Omit images. Retype all entries verbatim.

- **Source data**:
________________________________________
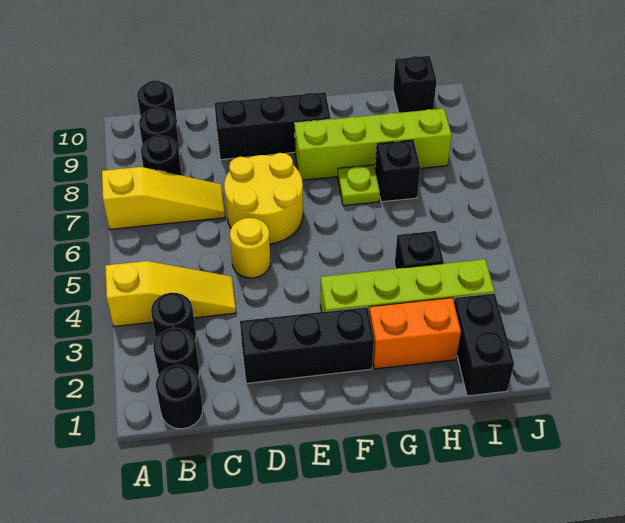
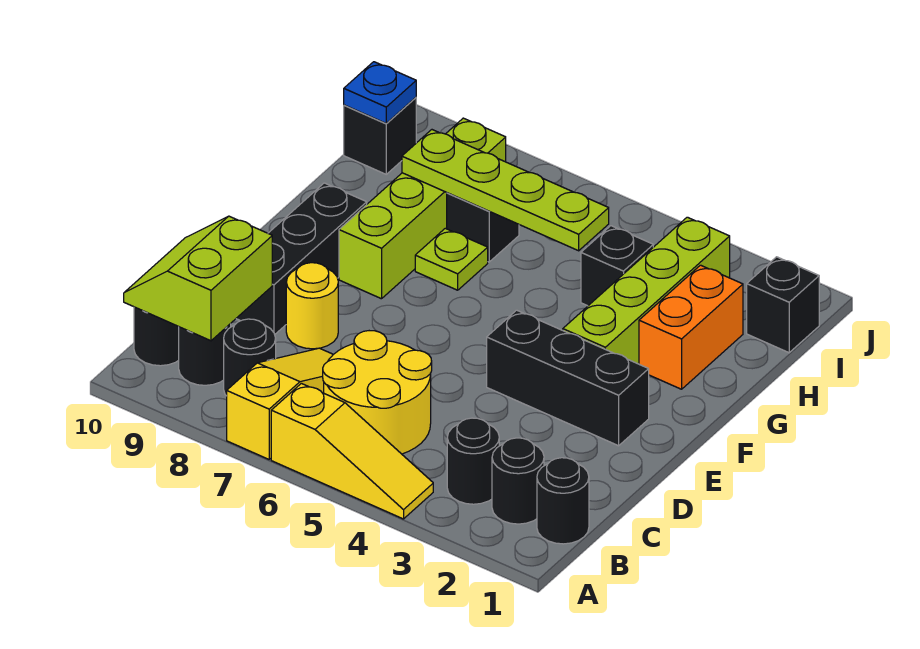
yellow slope A4:C4 level 1 top A -> yellow slope A4:A6 level 1 top 6
none -> lime slope B9:C10 level 2 top 9
black brick D2:F2 level 1 -> black brick E2:E4 level 1
yellow round brick D5 level 1 -> yellow round brick D8 level 1
yellow round brick D6:E7 level 1 -> yellow round brick B5:C6 level 1
none -> lime plate H5:H8 level 2
black brick I1:I2 level 1 -> black brick I1 level 1
none -> blue plate I10 level 2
________________________________________
- **Written response**:
yellow slope A4:C4 level 1 top A -> yellow slope A4:A6 level 1 top 6
none -> lime slope B9:C10 level 2 top 9
black brick D2:F2 level 1 -> black brick E2:E4 level 1
yellow round brick D5 level 1 -> yellow round brick D8 level 1
yellow round brick D6:E7 level 1 -> yellow round brick B5:C6 level 1
none -> lime plate H5:H8 level 2
black brick I1:I2 level 1 -> black brick I1 level 1
none -> blue plate I10 level 2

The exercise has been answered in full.